WORK REQUIRED:
From the listing below, retype exactly the line holding "LDR1: GL5539 (GND, W14) -> GL5528 (GND, W14)", the line holding "Q1: PNP (B +24V, C", and the lines between them; skip everything else.

== Segment start ==

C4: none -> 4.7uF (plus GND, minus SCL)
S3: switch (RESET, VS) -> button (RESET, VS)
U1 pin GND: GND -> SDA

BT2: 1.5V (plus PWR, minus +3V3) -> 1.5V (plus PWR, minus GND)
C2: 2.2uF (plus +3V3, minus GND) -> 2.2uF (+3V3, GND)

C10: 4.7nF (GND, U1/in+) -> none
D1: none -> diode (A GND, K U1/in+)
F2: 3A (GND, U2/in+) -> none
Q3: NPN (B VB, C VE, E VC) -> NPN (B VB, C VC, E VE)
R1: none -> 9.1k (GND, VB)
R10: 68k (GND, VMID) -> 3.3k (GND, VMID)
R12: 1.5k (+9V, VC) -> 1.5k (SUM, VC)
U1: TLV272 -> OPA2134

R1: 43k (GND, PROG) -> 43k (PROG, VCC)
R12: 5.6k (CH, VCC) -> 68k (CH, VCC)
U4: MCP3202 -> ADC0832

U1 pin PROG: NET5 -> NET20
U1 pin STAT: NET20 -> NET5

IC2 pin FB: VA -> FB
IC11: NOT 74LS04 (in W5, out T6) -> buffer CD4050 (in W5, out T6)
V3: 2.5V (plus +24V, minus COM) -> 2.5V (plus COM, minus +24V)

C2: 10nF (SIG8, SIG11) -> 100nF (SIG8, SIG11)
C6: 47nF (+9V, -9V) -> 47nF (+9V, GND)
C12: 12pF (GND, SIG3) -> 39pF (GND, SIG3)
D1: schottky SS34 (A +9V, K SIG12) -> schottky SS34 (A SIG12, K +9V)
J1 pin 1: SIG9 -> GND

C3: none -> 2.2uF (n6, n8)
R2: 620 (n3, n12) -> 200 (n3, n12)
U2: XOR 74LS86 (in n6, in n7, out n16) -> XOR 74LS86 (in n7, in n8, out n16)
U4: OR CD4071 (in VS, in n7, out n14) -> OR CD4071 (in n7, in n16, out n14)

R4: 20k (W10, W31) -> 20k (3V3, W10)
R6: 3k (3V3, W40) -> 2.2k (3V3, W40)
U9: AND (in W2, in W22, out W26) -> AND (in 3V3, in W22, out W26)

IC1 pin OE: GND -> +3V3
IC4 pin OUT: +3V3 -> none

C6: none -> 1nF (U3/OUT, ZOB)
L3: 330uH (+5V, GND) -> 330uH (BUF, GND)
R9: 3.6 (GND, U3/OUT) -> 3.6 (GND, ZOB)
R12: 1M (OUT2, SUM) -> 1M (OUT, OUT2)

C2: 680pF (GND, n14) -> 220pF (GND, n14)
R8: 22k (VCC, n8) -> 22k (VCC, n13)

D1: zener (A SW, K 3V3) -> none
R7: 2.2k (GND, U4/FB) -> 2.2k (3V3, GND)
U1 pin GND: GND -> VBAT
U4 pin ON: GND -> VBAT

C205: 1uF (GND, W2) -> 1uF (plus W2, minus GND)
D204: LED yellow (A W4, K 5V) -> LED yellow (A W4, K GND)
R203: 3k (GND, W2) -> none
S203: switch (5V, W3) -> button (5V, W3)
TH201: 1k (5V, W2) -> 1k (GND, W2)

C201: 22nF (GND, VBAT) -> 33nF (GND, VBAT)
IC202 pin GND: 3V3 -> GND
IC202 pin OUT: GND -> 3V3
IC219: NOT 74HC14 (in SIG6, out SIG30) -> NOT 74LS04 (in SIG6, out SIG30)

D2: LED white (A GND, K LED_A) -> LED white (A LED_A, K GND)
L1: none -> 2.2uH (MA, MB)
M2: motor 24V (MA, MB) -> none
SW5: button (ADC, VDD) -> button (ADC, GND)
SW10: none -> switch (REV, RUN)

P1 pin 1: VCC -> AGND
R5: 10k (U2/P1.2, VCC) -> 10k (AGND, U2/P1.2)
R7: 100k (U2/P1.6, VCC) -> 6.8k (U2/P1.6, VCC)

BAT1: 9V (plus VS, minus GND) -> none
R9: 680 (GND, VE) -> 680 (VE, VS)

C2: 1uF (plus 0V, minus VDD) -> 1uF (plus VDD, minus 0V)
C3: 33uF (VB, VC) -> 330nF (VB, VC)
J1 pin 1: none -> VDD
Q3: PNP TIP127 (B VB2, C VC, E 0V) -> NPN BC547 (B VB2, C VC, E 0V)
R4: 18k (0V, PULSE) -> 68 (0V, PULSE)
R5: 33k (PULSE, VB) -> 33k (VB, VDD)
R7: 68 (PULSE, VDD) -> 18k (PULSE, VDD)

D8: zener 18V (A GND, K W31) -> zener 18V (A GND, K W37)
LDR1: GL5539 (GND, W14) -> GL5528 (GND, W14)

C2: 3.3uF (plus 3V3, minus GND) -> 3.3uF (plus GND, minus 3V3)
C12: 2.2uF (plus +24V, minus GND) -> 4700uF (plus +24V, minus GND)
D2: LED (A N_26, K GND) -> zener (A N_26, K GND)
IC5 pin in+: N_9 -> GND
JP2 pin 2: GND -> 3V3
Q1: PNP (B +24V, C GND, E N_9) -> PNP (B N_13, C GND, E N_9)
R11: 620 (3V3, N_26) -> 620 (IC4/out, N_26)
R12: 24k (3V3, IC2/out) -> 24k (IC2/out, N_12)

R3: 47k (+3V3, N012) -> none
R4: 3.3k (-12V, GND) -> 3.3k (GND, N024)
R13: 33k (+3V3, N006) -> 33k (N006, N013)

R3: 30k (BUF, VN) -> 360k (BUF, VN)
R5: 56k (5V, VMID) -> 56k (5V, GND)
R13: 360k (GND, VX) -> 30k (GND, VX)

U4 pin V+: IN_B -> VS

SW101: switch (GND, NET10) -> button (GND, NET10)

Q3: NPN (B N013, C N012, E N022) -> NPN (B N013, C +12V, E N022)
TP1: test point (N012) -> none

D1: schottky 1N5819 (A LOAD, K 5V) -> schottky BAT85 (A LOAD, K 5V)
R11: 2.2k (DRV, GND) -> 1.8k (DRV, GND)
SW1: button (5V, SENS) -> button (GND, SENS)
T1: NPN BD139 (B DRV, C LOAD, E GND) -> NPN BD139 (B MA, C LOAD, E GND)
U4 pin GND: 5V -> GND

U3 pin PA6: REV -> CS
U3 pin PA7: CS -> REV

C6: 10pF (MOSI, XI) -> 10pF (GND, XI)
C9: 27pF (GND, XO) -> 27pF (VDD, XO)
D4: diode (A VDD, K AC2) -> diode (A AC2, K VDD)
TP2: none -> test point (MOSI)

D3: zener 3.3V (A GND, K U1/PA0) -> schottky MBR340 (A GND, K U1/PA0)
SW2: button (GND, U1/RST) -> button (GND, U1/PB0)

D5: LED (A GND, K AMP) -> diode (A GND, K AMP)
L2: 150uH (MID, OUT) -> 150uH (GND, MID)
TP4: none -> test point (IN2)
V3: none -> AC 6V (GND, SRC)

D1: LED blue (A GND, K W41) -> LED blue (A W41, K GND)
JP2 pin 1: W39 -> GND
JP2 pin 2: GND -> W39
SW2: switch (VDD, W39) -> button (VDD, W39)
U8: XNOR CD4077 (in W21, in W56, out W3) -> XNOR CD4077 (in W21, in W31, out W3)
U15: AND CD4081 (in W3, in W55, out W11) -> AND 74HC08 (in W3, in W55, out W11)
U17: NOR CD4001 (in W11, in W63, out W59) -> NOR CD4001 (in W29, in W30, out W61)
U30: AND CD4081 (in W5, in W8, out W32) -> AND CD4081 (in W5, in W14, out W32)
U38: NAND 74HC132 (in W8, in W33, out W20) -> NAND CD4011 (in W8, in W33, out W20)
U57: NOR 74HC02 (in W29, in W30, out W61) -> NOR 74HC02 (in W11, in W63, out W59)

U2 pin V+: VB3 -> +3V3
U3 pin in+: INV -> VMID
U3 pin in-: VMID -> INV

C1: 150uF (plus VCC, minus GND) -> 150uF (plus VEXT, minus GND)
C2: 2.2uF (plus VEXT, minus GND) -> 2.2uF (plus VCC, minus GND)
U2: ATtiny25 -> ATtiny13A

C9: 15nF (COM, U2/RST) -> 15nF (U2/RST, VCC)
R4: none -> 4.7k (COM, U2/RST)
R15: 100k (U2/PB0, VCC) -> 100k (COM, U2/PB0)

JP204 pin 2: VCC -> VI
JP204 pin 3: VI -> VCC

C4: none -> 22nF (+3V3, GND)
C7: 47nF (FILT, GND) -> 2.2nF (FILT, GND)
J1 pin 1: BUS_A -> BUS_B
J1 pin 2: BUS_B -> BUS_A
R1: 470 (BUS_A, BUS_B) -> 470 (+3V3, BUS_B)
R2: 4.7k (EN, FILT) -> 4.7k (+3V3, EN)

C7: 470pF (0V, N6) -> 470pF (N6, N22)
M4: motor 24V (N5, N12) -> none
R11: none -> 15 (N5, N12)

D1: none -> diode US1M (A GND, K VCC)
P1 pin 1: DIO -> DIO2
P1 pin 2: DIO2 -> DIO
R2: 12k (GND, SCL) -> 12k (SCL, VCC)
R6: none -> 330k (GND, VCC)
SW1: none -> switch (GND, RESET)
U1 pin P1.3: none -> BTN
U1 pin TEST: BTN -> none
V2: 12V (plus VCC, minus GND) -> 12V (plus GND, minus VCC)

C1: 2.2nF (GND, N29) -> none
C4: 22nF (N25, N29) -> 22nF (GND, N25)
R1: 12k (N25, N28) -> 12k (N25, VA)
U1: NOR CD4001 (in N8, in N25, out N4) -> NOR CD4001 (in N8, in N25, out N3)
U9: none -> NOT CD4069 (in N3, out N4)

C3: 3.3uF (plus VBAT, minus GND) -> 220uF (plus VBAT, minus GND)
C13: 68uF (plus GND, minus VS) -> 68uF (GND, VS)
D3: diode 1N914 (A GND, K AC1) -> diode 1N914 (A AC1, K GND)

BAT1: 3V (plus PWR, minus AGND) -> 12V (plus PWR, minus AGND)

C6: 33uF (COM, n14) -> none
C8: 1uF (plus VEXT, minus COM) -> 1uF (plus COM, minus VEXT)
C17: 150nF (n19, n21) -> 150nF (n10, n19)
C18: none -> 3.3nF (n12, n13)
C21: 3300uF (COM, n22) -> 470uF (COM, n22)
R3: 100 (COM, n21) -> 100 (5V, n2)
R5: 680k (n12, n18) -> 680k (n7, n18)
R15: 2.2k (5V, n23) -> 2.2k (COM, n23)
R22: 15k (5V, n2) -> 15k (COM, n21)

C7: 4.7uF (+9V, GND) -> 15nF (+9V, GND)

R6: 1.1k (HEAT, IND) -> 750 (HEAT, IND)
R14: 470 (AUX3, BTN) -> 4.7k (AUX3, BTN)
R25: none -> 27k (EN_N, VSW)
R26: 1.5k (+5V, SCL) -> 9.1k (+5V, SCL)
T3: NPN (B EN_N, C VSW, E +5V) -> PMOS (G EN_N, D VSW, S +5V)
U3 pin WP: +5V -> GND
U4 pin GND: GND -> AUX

== Segment end ==

RESPONSE:
LDR1: GL5539 (GND, W14) -> GL5528 (GND, W14)

C2: 3.3uF (plus 3V3, minus GND) -> 3.3uF (plus GND, minus 3V3)
C12: 2.2uF (plus +24V, minus GND) -> 4700uF (plus +24V, minus GND)
D2: LED (A N_26, K GND) -> zener (A N_26, K GND)
IC5 pin in+: N_9 -> GND
JP2 pin 2: GND -> 3V3
Q1: PNP (B +24V, C GND, E N_9) -> PNP (B N_13, C GND, E N_9)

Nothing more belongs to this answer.